The problem → Looking at the records below, please work out how many lines contain the word "none" and give the number alone.

-------- Information --------

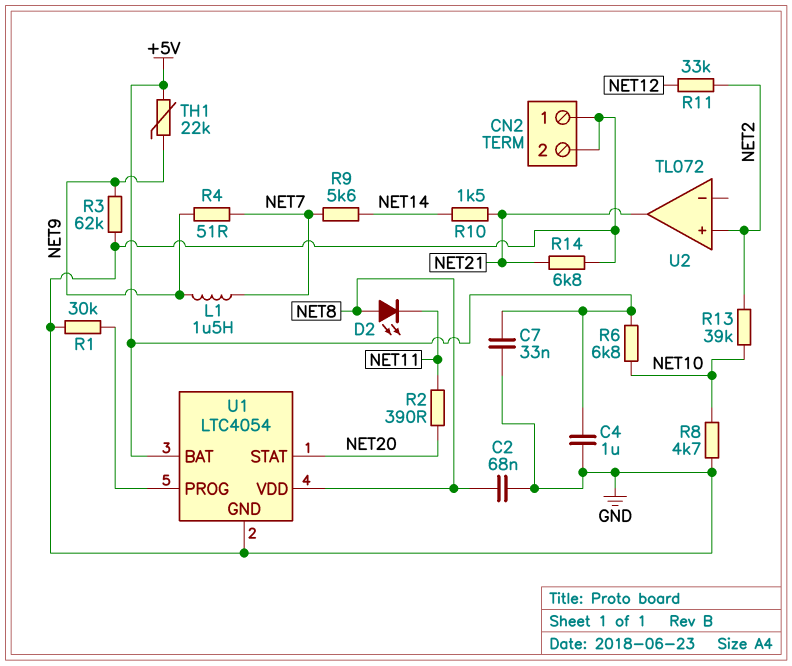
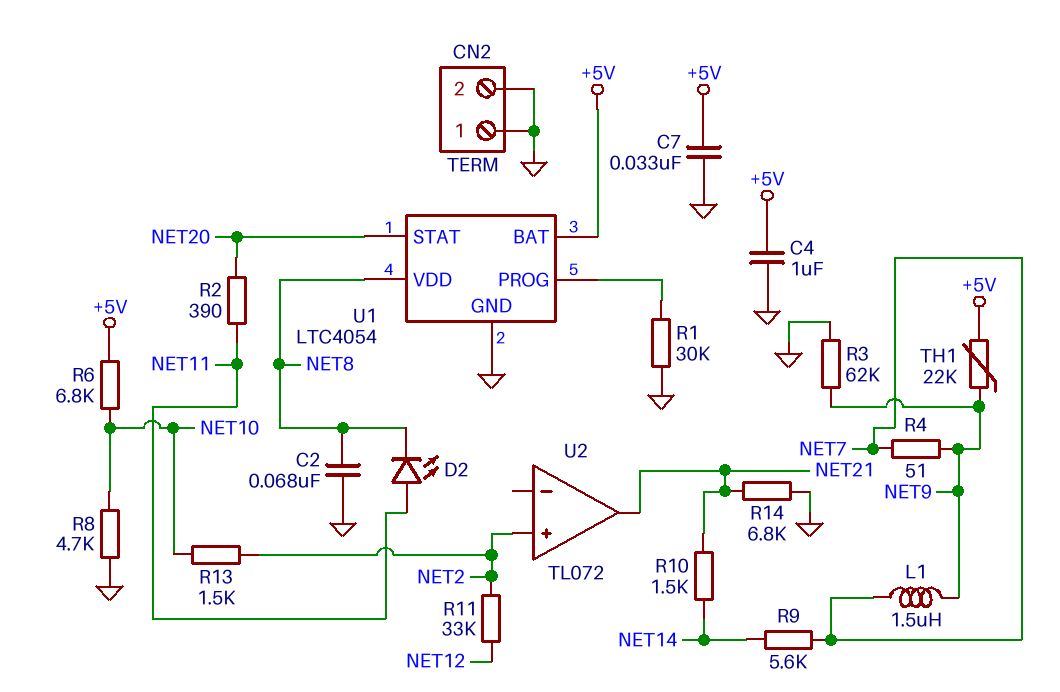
D2: LED (A NET8, K NET11) -> LED (A NET11, K NET8)
R13: 39k (NET2, NET10) -> 1.5k (NET2, NET10)

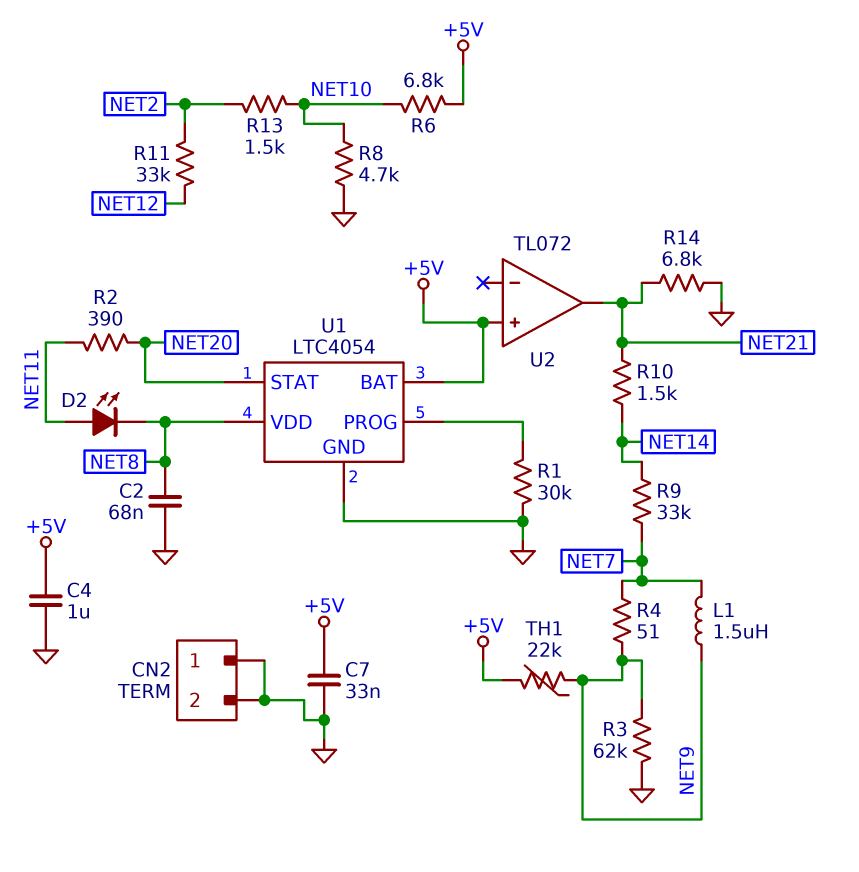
R9: 5.6k (NET7, NET14) -> 33k (NET7, NET14)
U2 pin in+: NET2 -> +5V

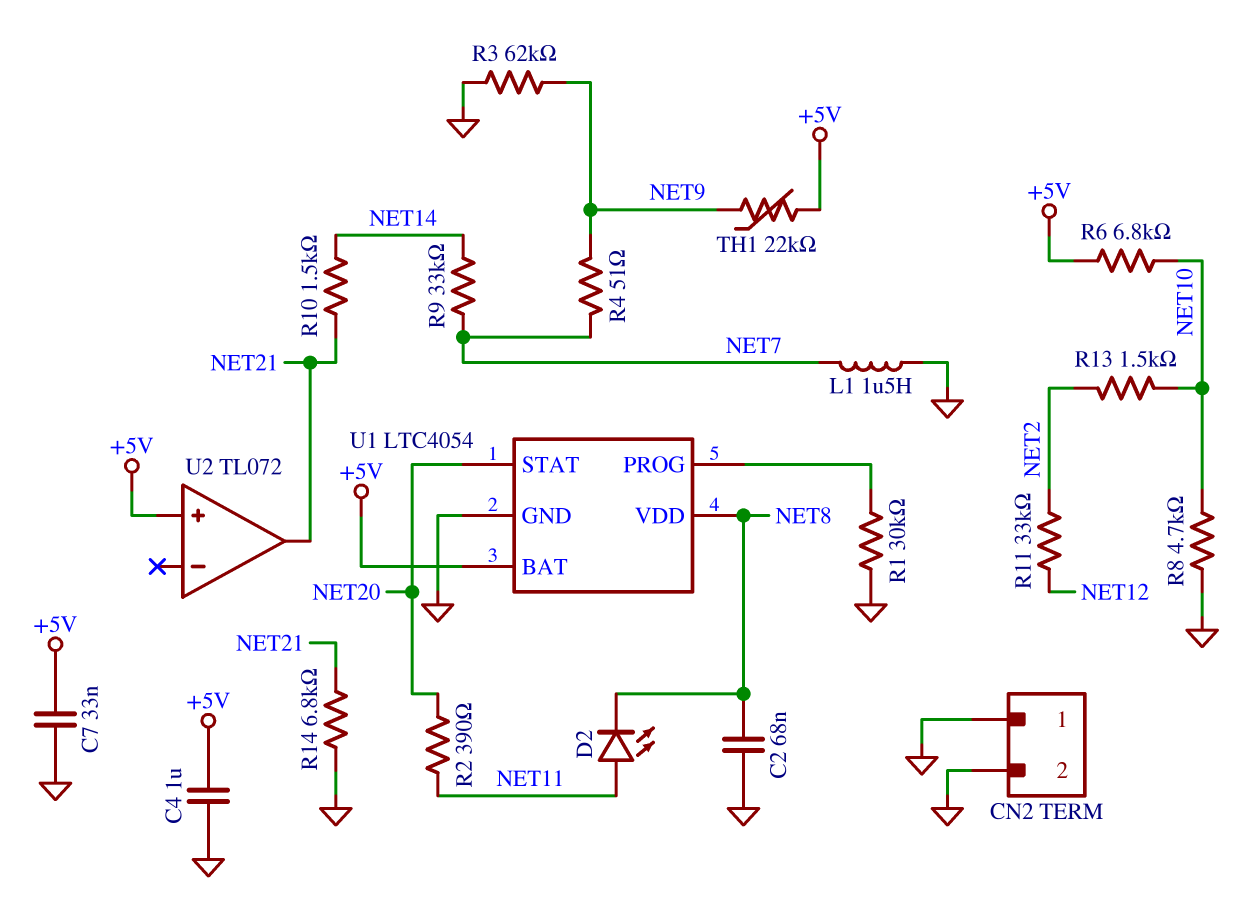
L1: 1.5uH (NET7, NET9) -> 1.5uH (GND, NET7)

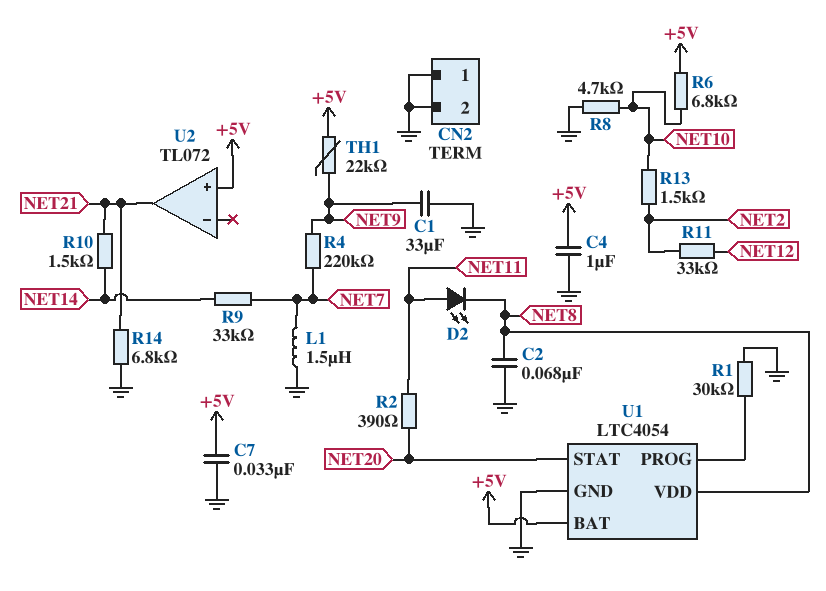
C1: none -> 33uF (GND, NET9)
R3: 62k (GND, NET9) -> none
R4: 51 (NET7, NET9) -> 220k (NET7, NET9)

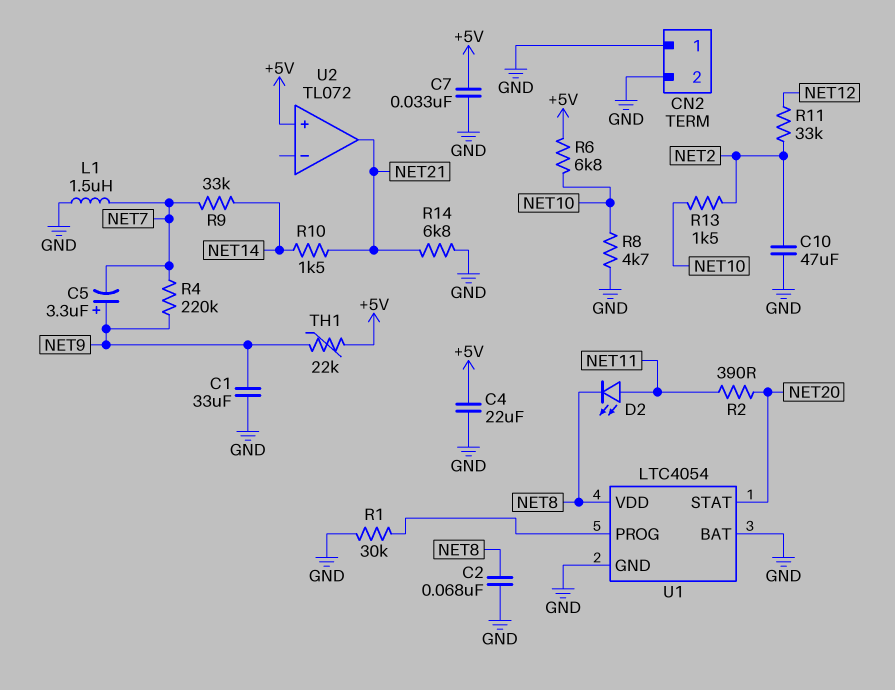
C4: 1uF (+5V, GND) -> 22uF (+5V, GND)
C5: none -> 3.3uF (plus NET9, minus NET7)
C10: none -> 47uF (GND, NET2)
U1 pin BAT: +5V -> GND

--------

Response to the task → 4